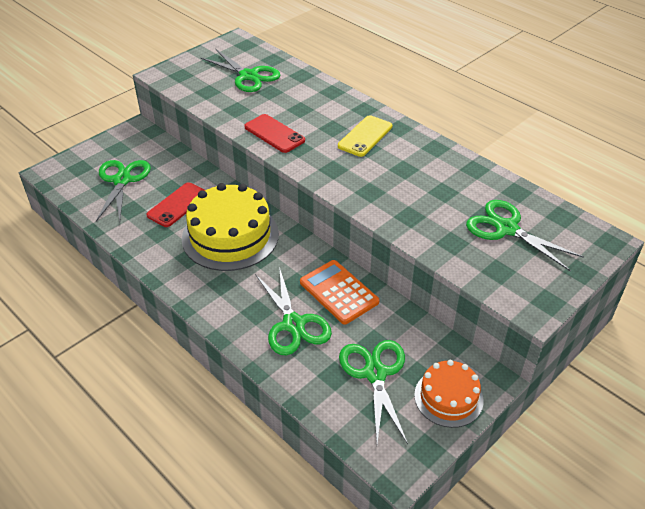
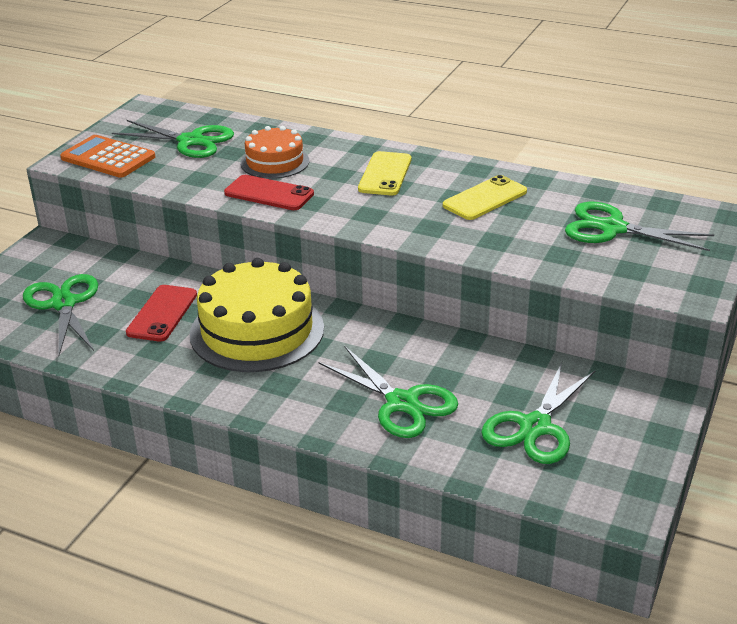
camera: 20 degrees left, 10 degrees down
orange calculator [300,260,379,325] -> orange calculator moved to [60,135,155,178]
green scissors [339,340,408,444] -> green scissors turned 120 degrees counterclockwise [481,362,596,464]
orange cake [414,360,484,428] -> orange cake moved to [240,126,309,179]
none -> yellow phone [443,175,527,220]

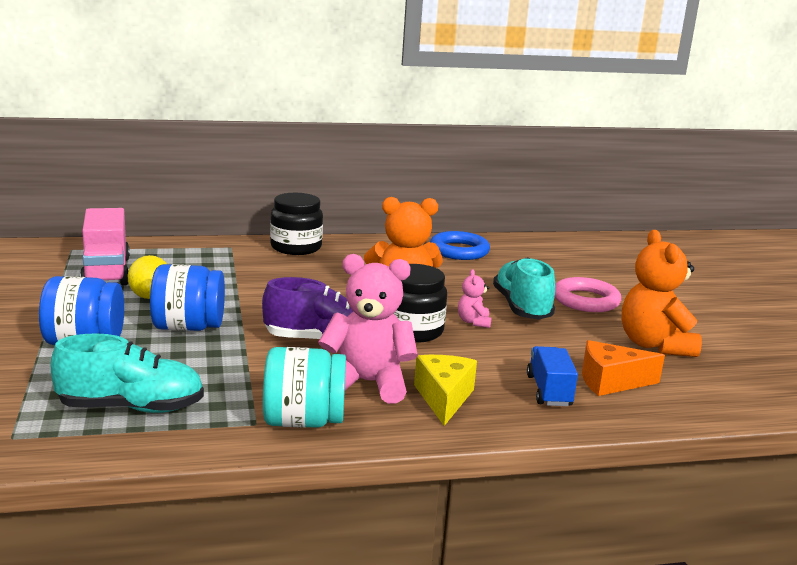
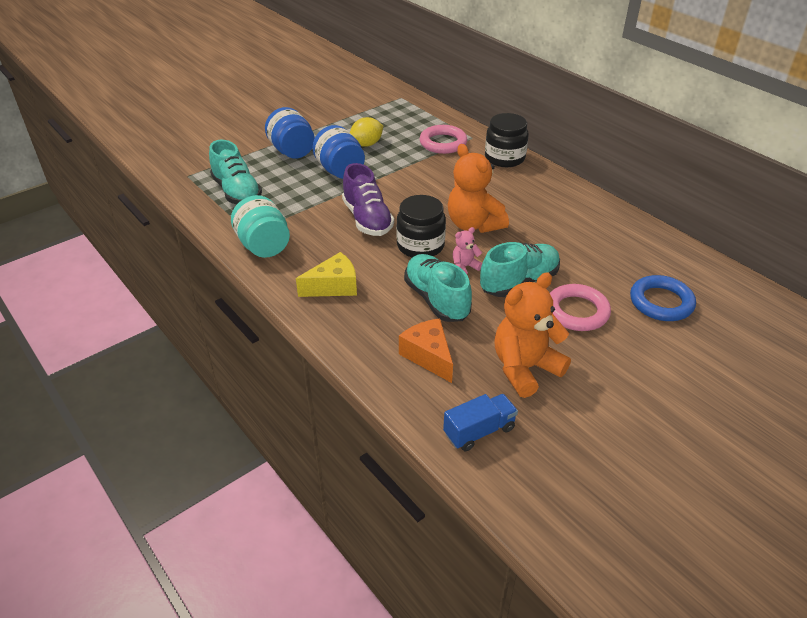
camera: 65 degrees right, 20 degrees up
pink truck [80,208,130,286] -> none
pink teddy bear [318,254,418,404] -> none
blue ring [430,231,490,260] -> blue ring moved to [630,275,696,321]
blue truck [527,346,578,406] -> blue truck moved to [443,394,518,451]
none -> turquoise shoe [404,254,472,322]
none -> pink ring [419,125,467,154]

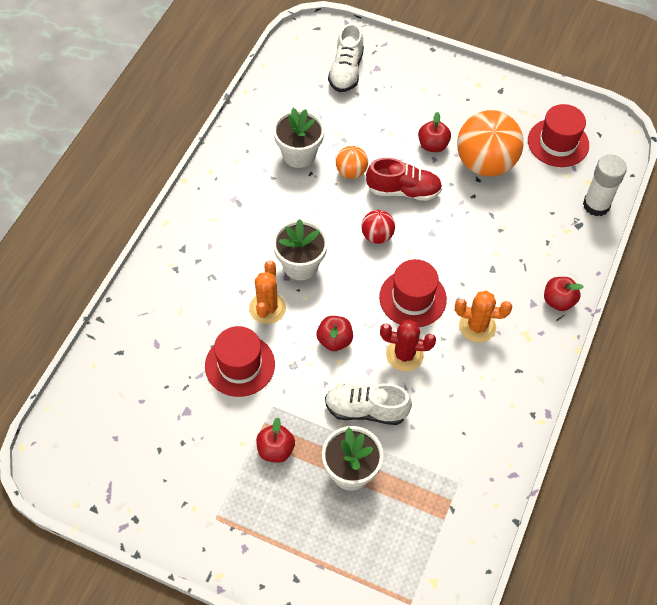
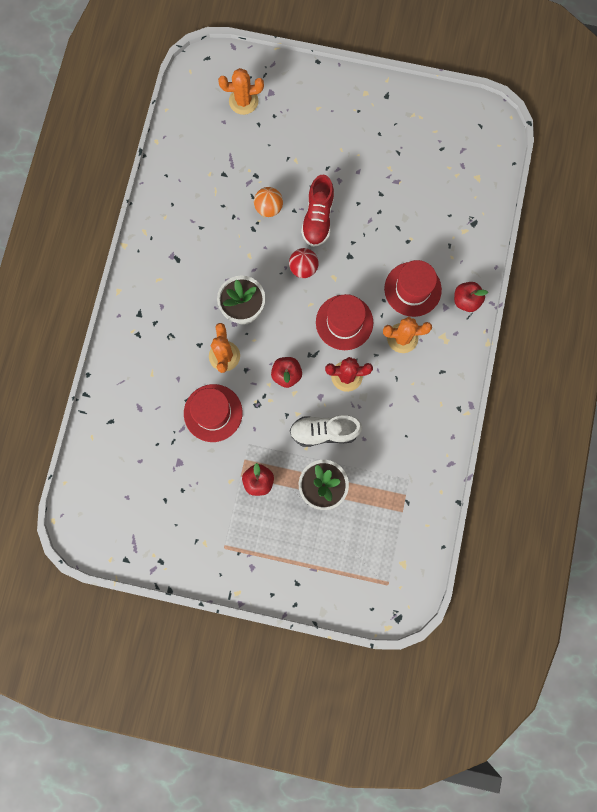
camera: 10 degrees left, 20 degrees up
white flower pot [273,108,325,168] -> none
white shoe [328,23,364,92] -> orange cactus [218,68,264,115]
red shoe [366,158,442,201] -> red shoe turned 105 degrees clockwise [301,175,334,247]
red apple [418,112,451,152] -> none
orange ball [457,110,524,176] -> none
red hat [528,104,589,167] -> red hat moved to [384,260,442,317]
white glue stick [583,155,627,216] -> none

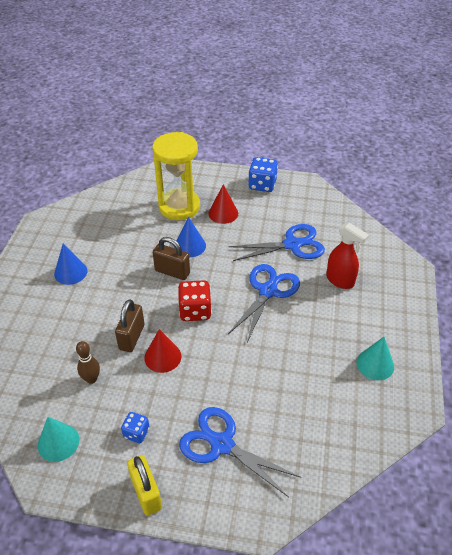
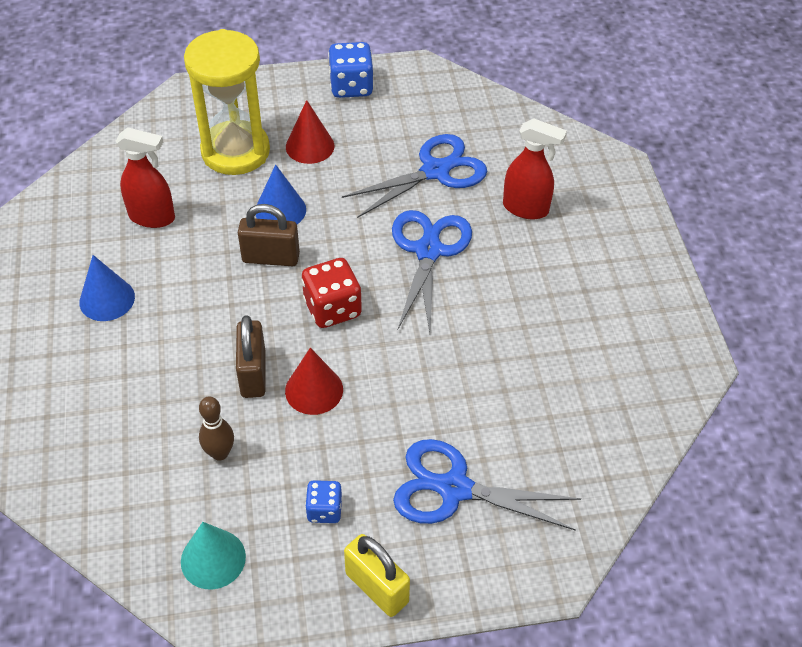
camera: 20 degrees left, 5 degrees up
turquoise cone [357,337,394,380] -> none
none -> red spray bottle [116,127,175,228]

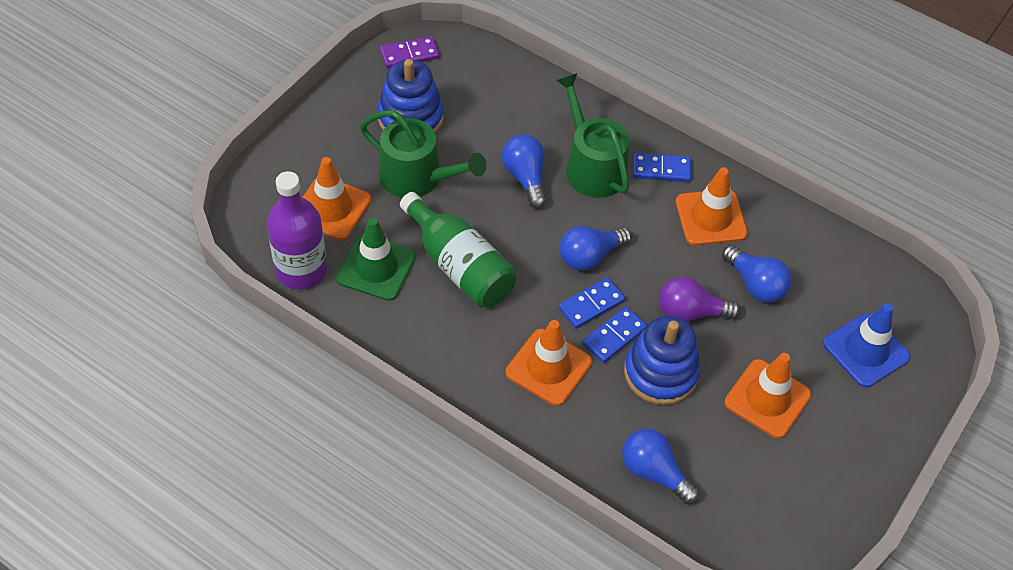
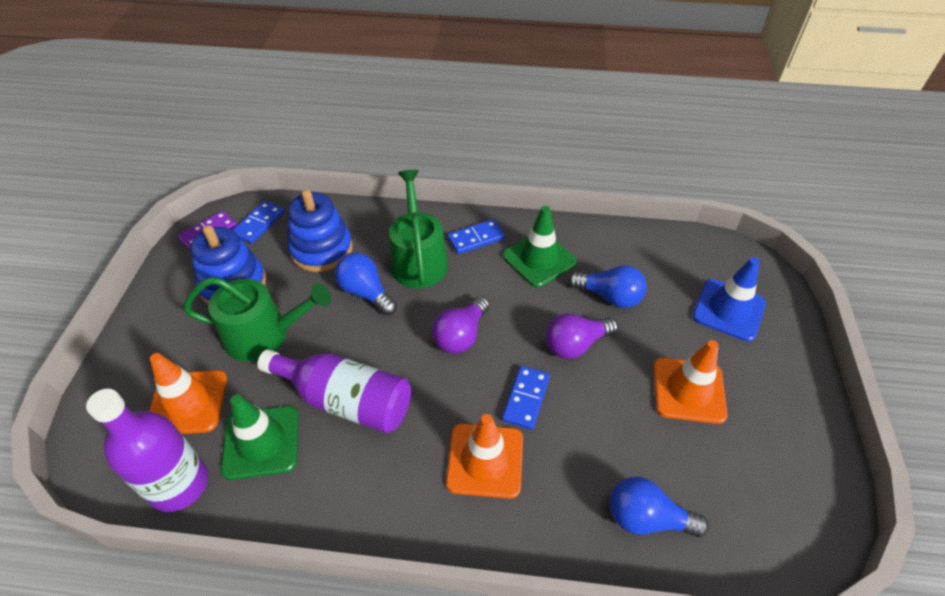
camera: 25 degrees left, 5 degrees down
green bottle [400,192,517,308] -> purple bottle [257,349,411,433]
green watering can [556,73,629,198] -> green watering can turned 45 degrees clockwise [389,170,448,288]
blue domino [558,277,625,329] -> blue domino moved to [233,201,284,244]
blue light bulb [560,226,632,271] -> purple light bulb [432,296,489,354]
blue stacking toy [624,315,700,405] -> blue stacking toy moved to [287,189,353,272]
orange traffic cone [676,167,748,246] -> green traffic cone [503,206,577,288]

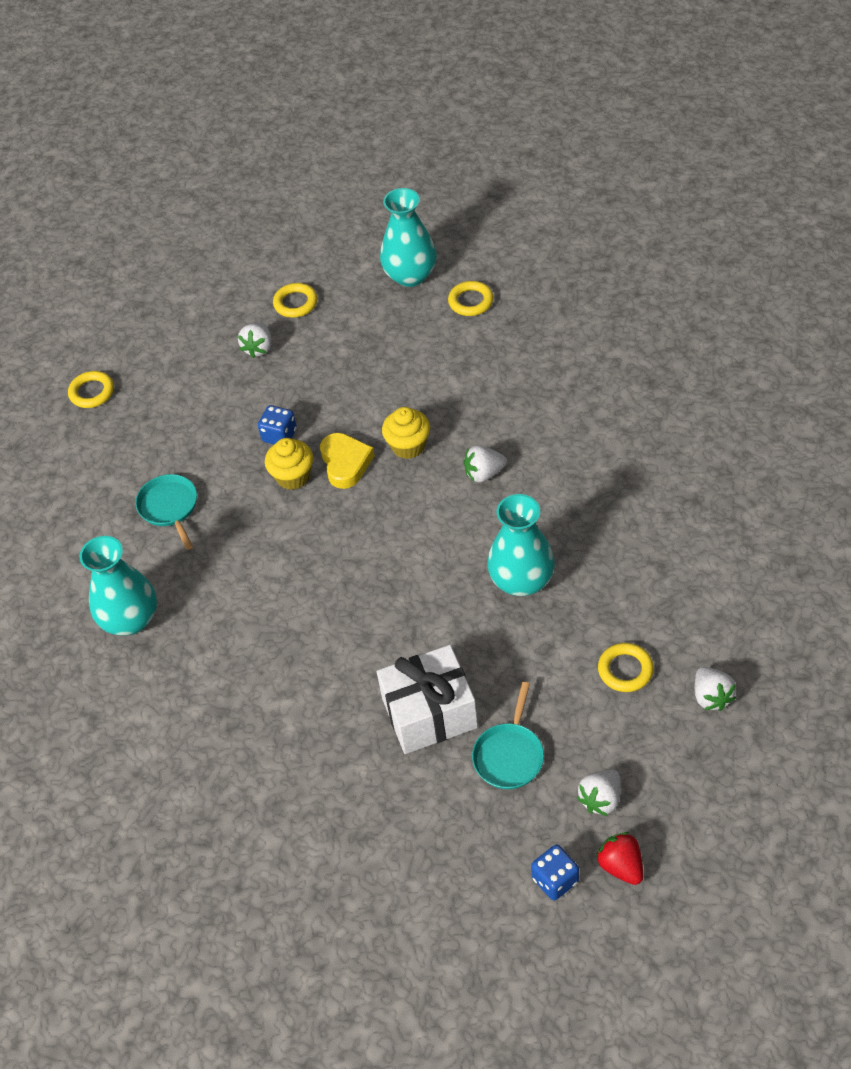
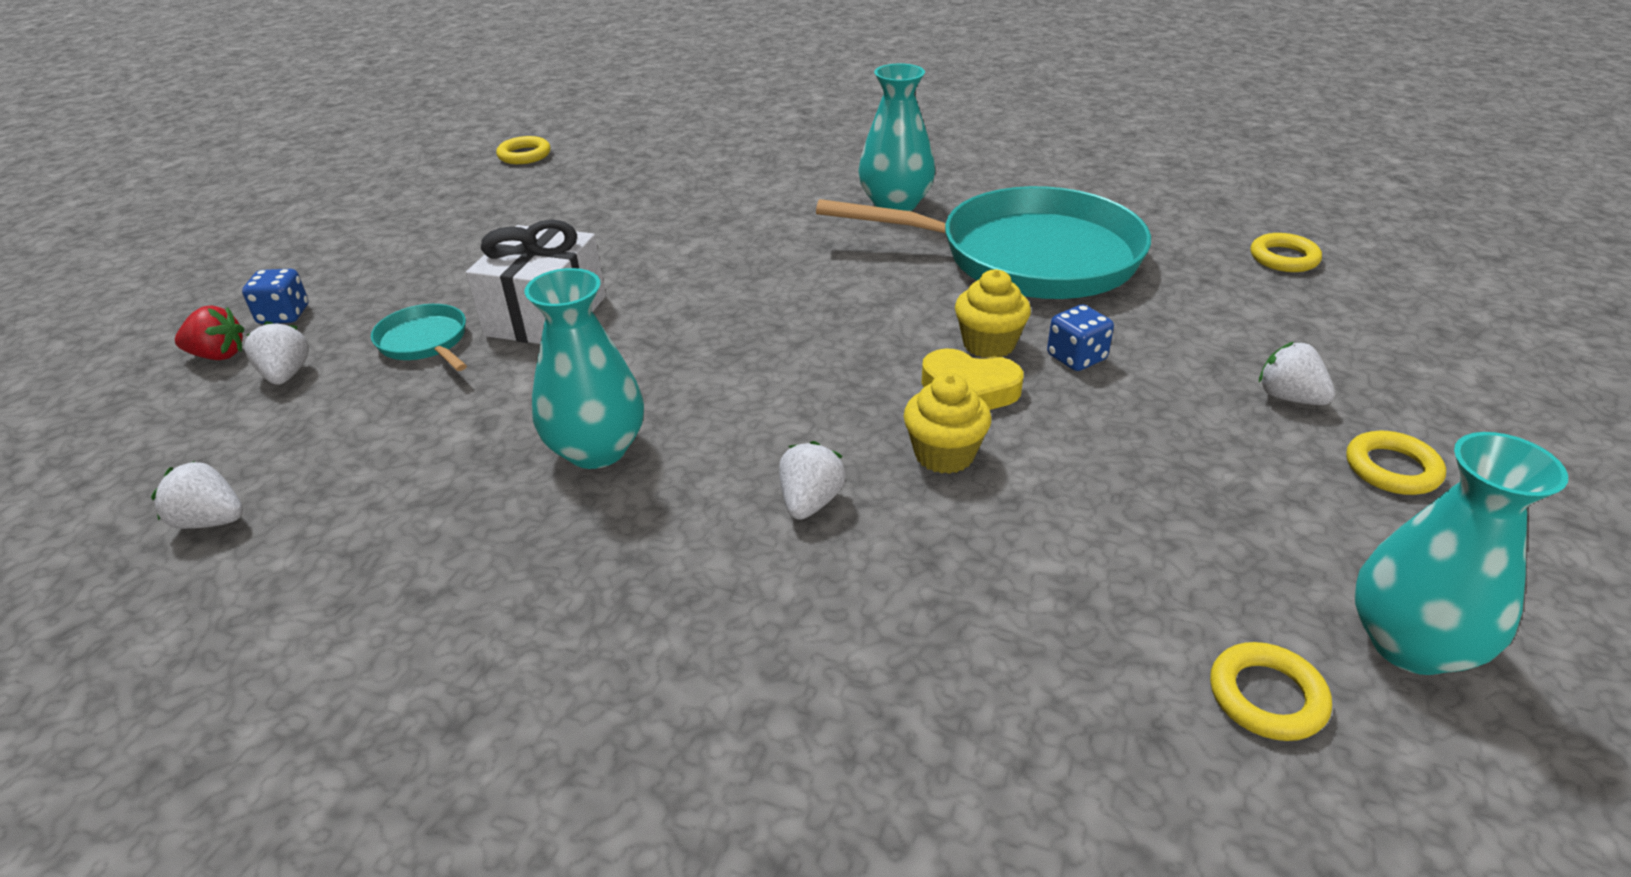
camera: 120 degrees right, 15 degrees down
turquoise pan [135,474,197,550] -> turquoise pan [816,186,1151,299], size x2.41
yellow ring [598,643,654,692] -> yellow ring moved to [496,136,551,164]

•••

→ Directions: Pick out and copy the lines of the material that include the word "turquoise".

→ Output for this exercise:
none -> turquoise shoe [404,254,472,322]
turquoise cone [357,337,394,380] -> none
turquoise pan [135,474,197,550] -> turquoise pan [816,186,1151,299], size x2.41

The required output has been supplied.